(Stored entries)
+---+

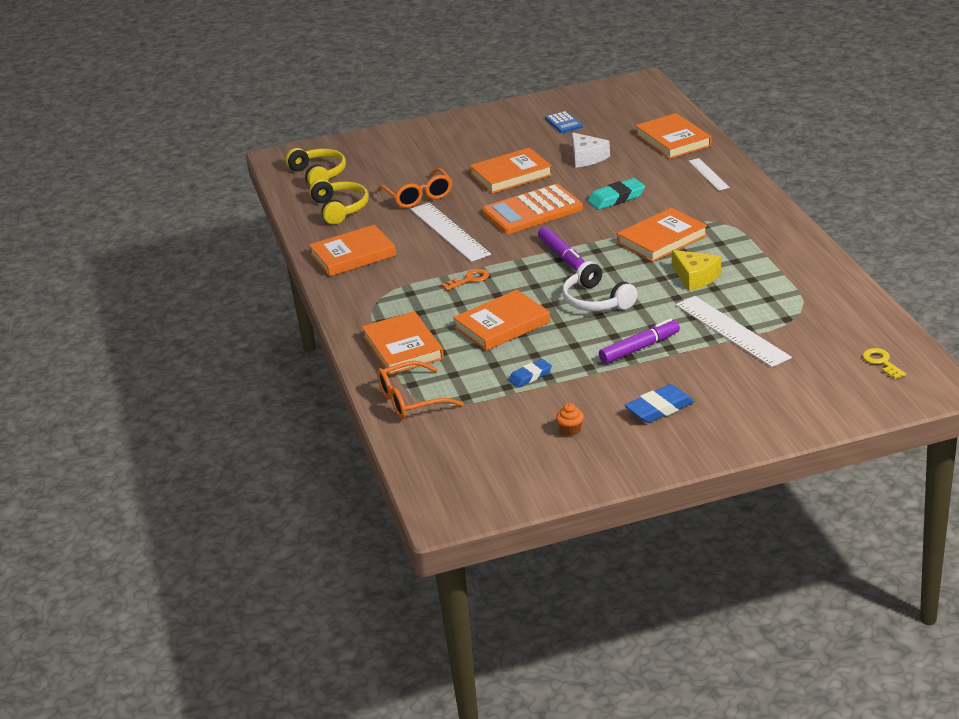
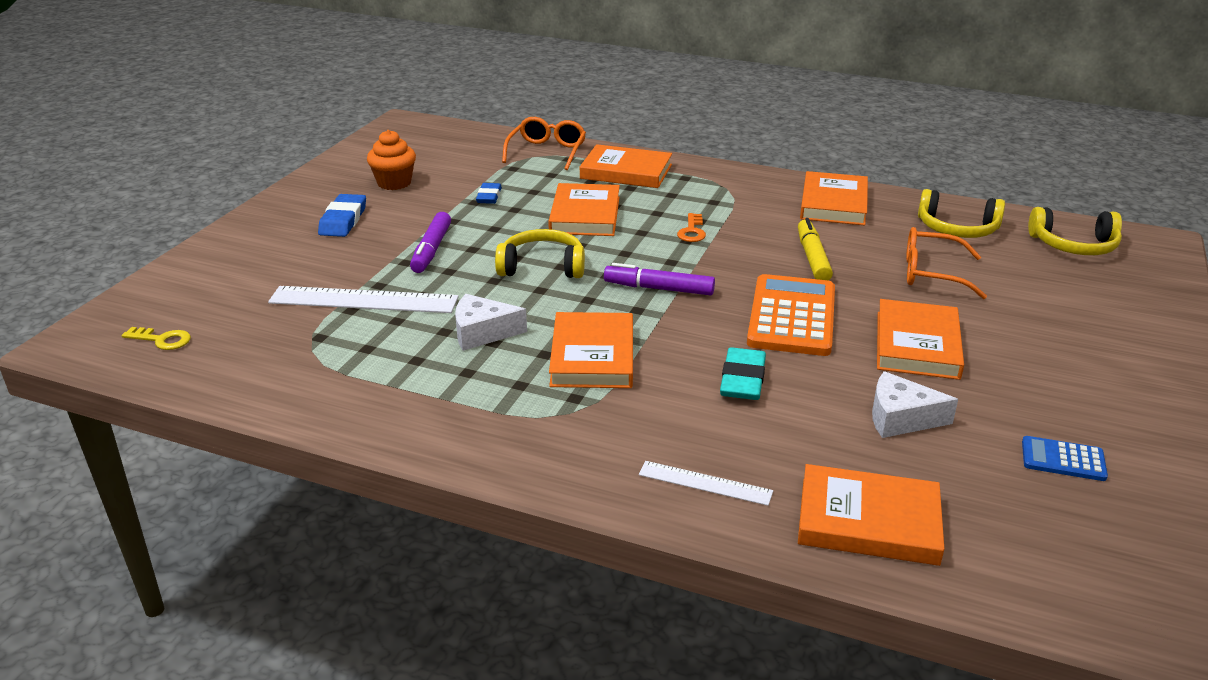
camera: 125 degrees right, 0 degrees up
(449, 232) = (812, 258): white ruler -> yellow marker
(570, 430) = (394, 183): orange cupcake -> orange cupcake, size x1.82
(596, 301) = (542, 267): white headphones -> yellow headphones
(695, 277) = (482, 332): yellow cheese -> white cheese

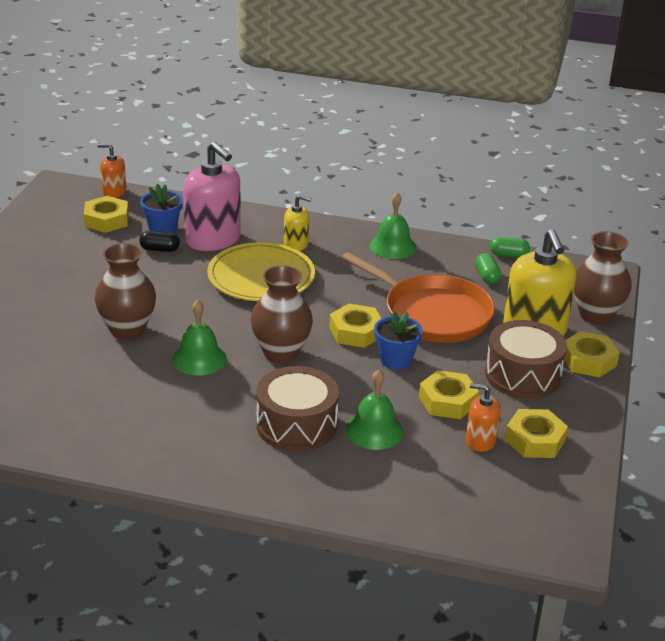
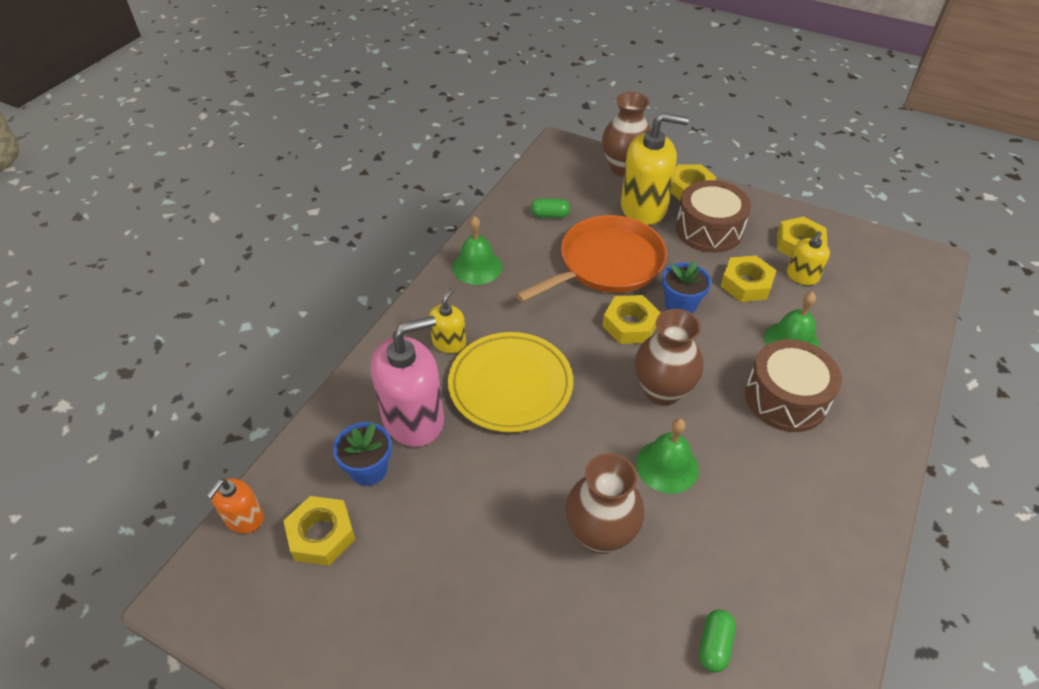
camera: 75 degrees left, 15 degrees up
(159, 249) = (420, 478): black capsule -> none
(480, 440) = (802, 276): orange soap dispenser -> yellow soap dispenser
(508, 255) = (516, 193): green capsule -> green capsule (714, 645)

+---+

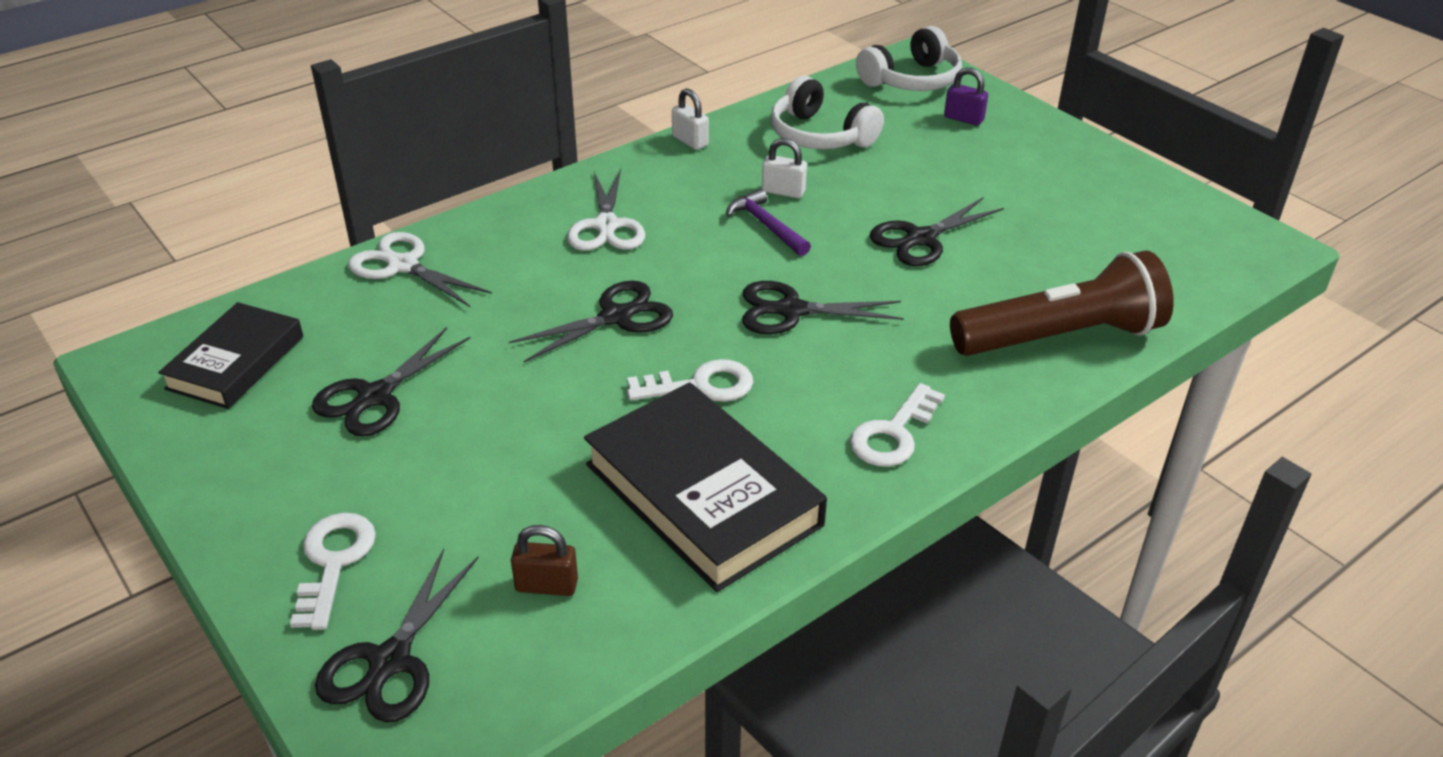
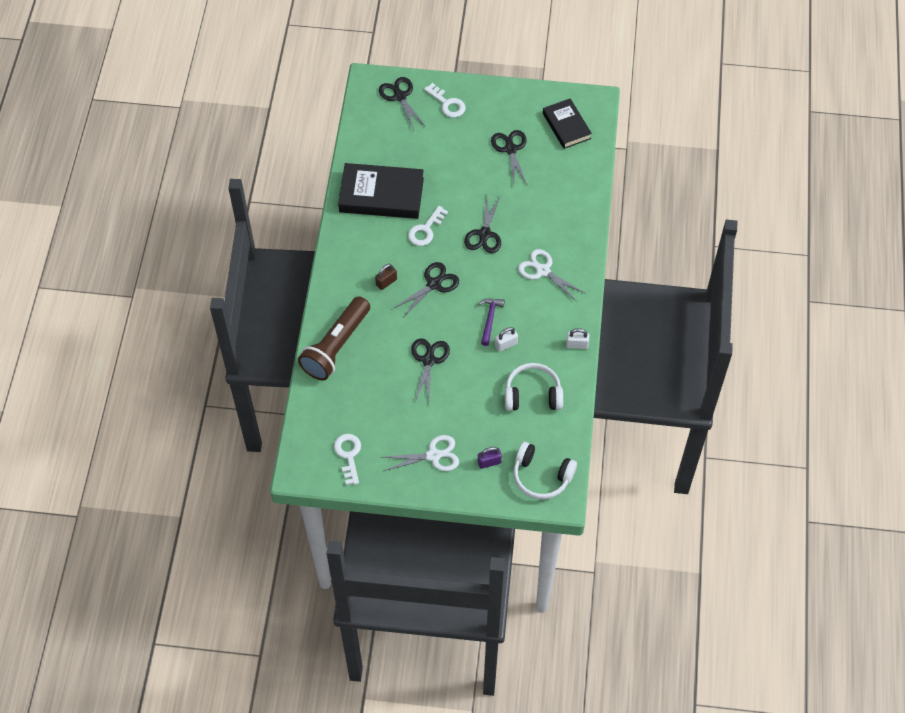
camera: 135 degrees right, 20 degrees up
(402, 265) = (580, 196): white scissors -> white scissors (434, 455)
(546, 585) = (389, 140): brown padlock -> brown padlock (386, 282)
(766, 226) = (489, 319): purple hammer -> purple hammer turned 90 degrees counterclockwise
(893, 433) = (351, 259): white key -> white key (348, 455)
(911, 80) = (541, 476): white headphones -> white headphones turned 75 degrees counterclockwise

+---+

Please output, exactly as written, the lines above from the one holding "camera: 125 degrees right, 0 degrees up" through the one holding "(508, 255) = (516, 193): green", both included, with the pictures omitted.

camera: 125 degrees right, 0 degrees up
(449, 232) = (812, 258): white ruler -> yellow marker
(570, 430) = (394, 183): orange cupcake -> orange cupcake, size x1.82
(596, 301) = (542, 267): white headphones -> yellow headphones
(695, 277) = (482, 332): yellow cheese -> white cheese

camera: 75 degrees left, 15 degrees up
(159, 249) = (420, 478): black capsule -> none
(480, 440) = (802, 276): orange soap dispenser -> yellow soap dispenser
(508, 255) = (516, 193): green capsule -> green capsule (714, 645)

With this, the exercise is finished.